Task description — Could you show all lines in the entries below that contain the string "blue"?

Data provided —
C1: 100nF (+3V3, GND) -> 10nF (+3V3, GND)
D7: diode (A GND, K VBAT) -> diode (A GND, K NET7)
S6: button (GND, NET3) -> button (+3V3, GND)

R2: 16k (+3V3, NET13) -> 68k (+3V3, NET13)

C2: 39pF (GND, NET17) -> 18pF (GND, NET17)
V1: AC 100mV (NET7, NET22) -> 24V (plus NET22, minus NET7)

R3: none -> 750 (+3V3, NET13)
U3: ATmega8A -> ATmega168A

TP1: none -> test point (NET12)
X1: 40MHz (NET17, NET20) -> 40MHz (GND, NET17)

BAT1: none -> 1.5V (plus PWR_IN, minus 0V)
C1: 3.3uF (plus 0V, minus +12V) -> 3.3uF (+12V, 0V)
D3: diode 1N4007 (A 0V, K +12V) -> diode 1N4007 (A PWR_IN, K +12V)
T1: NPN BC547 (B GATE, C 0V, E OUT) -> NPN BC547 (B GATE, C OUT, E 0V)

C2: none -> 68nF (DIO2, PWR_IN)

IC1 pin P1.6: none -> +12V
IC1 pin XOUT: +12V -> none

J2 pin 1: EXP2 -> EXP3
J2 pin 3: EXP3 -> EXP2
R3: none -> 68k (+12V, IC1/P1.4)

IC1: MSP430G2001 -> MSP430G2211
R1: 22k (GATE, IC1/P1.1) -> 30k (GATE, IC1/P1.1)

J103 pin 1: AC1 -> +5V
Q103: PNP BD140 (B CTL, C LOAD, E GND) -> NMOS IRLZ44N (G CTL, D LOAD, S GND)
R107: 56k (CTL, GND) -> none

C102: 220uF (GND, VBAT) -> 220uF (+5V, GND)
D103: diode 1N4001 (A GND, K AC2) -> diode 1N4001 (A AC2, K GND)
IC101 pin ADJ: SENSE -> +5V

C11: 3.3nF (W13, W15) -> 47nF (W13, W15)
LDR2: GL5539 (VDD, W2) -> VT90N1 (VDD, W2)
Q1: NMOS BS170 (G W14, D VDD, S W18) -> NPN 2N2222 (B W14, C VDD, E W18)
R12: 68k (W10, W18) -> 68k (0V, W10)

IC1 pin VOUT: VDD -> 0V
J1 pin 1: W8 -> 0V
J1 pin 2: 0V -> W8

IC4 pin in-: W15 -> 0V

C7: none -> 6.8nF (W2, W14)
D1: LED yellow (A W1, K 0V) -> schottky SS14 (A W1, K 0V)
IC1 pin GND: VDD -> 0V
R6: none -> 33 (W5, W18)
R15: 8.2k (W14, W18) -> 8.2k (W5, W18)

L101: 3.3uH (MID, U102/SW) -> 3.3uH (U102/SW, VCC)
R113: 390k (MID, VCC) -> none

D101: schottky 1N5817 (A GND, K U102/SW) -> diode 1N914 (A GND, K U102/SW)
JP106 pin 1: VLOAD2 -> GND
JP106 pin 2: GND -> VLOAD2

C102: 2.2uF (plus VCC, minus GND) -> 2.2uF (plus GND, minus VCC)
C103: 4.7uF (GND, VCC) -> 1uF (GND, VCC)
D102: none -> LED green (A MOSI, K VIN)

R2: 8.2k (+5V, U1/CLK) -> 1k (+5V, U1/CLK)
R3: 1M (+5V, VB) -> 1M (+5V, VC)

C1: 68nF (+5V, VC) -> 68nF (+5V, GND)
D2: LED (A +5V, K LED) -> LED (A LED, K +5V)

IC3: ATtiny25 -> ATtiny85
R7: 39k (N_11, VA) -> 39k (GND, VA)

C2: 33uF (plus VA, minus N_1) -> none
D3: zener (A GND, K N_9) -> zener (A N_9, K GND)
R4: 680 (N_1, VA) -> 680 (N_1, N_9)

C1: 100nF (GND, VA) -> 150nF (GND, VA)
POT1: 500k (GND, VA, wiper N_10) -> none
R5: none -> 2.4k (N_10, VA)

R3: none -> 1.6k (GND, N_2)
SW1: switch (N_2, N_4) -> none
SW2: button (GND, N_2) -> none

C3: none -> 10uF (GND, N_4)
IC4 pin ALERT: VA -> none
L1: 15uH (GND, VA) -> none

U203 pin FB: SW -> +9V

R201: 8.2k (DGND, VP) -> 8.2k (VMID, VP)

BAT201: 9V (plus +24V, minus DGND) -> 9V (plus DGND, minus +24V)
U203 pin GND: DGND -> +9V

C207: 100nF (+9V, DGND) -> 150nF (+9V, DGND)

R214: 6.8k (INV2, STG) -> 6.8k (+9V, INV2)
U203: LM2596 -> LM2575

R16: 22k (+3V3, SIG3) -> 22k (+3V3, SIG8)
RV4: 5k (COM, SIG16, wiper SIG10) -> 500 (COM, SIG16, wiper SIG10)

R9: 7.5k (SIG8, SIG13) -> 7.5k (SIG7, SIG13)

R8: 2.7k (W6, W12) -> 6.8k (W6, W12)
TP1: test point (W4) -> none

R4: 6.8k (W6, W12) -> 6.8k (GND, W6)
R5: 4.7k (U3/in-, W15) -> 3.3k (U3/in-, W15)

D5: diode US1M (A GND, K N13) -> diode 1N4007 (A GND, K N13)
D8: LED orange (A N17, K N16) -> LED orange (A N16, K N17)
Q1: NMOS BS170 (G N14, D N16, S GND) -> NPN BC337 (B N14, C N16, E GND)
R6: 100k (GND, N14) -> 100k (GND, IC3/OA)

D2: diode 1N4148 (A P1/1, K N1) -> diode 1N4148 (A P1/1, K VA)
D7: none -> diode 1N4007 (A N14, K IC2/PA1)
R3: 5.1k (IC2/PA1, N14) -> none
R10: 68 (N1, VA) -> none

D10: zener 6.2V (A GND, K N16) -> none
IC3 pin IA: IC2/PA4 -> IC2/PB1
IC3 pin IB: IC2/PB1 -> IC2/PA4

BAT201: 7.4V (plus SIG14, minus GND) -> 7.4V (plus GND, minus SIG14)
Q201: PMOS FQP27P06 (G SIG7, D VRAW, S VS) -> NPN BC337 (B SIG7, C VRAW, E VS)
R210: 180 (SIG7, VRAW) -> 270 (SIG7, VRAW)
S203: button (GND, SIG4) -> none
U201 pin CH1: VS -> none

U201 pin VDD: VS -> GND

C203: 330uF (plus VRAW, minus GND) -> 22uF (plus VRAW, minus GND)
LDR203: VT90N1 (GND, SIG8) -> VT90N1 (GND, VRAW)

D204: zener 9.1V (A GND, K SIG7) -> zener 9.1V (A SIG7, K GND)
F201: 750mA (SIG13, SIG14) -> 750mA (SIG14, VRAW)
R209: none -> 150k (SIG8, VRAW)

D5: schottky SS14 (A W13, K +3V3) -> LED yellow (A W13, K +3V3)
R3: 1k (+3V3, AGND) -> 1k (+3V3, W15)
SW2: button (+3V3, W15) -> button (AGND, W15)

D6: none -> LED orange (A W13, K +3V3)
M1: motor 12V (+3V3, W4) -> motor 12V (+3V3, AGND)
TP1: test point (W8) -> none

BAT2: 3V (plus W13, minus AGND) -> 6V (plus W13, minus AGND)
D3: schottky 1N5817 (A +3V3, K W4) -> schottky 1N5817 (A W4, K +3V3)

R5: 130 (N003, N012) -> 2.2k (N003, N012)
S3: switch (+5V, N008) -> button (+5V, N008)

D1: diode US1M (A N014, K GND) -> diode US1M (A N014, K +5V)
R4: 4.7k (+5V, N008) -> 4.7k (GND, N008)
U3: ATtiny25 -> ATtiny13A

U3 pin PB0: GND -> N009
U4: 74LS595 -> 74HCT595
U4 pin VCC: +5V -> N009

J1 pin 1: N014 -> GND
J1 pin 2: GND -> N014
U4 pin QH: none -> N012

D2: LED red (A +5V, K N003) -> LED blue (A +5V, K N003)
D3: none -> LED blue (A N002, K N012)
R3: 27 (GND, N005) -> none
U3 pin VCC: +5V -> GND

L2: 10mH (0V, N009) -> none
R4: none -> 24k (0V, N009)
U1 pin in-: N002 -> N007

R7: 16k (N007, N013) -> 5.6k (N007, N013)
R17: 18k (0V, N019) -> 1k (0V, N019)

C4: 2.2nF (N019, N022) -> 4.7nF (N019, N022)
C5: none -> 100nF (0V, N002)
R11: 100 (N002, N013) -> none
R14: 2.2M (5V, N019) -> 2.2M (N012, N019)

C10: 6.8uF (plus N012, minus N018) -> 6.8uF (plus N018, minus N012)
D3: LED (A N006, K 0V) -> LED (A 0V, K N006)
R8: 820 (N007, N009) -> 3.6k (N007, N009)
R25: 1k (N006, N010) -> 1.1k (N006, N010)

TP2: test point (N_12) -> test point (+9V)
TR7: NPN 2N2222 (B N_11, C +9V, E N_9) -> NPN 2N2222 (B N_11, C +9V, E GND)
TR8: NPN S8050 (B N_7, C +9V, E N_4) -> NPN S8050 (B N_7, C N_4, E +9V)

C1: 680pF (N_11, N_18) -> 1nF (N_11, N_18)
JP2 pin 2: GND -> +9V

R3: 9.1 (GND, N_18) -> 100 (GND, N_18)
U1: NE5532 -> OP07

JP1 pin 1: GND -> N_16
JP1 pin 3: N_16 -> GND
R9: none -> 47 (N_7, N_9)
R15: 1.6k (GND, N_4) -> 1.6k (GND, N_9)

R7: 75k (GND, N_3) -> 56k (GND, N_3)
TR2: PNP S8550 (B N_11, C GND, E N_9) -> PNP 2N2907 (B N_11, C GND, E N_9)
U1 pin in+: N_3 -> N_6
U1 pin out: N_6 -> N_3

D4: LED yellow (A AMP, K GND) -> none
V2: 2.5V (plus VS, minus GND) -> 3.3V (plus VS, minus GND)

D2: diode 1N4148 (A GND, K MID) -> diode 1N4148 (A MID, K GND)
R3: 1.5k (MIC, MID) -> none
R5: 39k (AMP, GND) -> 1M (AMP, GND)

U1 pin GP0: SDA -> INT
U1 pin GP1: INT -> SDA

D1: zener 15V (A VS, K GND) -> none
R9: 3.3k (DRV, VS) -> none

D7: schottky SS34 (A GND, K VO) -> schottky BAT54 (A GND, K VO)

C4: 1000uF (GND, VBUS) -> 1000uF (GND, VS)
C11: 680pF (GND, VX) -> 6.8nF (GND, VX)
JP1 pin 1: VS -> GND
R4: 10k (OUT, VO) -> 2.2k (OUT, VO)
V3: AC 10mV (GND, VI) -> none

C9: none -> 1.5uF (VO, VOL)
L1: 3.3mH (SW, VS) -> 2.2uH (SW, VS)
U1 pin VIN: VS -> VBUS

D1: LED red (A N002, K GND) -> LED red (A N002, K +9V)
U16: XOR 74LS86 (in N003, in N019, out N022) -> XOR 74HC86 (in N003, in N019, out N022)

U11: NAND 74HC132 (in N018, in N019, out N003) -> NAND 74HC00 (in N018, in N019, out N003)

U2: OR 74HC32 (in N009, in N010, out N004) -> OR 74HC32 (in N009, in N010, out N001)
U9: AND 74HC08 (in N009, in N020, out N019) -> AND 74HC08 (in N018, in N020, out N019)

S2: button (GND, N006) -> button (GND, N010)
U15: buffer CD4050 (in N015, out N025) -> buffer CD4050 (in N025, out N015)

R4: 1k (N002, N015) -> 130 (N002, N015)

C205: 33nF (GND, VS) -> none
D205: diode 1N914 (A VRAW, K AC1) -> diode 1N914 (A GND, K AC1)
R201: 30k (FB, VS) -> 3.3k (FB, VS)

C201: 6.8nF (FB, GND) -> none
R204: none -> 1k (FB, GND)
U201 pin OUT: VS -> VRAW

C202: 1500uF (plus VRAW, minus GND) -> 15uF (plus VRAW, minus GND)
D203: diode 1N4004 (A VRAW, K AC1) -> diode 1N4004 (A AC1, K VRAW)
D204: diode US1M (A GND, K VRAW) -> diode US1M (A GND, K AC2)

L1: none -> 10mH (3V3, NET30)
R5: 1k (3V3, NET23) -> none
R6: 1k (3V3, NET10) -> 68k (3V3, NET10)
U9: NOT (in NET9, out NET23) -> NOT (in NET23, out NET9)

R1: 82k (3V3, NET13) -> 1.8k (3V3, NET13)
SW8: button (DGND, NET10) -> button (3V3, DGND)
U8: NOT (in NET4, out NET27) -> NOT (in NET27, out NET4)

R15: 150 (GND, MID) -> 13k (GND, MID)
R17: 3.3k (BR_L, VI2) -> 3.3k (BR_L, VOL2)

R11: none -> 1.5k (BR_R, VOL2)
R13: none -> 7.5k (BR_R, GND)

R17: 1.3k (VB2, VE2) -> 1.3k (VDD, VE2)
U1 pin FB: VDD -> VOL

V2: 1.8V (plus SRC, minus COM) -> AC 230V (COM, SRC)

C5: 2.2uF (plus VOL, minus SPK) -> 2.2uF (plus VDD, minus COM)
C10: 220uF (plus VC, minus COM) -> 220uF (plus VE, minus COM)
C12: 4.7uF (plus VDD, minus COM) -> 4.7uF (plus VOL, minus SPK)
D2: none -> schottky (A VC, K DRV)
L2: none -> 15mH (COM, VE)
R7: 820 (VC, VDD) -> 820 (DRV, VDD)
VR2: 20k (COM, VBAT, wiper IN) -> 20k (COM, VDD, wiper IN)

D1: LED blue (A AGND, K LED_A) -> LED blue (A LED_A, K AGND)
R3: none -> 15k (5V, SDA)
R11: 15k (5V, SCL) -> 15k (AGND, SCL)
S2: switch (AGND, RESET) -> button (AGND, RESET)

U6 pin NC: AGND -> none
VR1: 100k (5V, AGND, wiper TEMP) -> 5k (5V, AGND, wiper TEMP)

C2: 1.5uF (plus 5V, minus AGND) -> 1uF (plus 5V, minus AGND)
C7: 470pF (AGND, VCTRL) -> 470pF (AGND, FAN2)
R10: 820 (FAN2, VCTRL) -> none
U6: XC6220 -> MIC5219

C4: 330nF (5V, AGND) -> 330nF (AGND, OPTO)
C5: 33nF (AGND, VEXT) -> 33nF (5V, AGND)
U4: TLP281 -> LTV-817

Written solution —
D2: LED red (A +5V, K N003) -> LED blue (A +5V, K N003)
D3: none -> LED blue (A N002, K N012)
D1: LED blue (A AGND, K LED_A) -> LED blue (A LED_A, K AGND)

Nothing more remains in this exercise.